At the line containing "C3: 68nF (COM, W5) -> 68nF (5V, W5)", begin retyping, and continue word for word until the records below run out.

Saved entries

Segment Open

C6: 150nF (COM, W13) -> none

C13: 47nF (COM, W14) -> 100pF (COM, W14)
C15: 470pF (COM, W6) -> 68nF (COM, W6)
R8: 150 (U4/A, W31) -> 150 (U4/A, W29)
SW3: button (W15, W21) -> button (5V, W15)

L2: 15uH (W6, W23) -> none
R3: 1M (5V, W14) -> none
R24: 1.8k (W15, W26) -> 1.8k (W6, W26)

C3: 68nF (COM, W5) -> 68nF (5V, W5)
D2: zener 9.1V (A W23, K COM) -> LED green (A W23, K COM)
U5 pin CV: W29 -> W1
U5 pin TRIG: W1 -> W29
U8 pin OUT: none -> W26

Segment Closed

Answer space –
C3: 68nF (COM, W5) -> 68nF (5V, W5)
D2: zener 9.1V (A W23, K COM) -> LED green (A W23, K COM)
U5 pin CV: W29 -> W1
U5 pin TRIG: W1 -> W29
U8 pin OUT: none -> W26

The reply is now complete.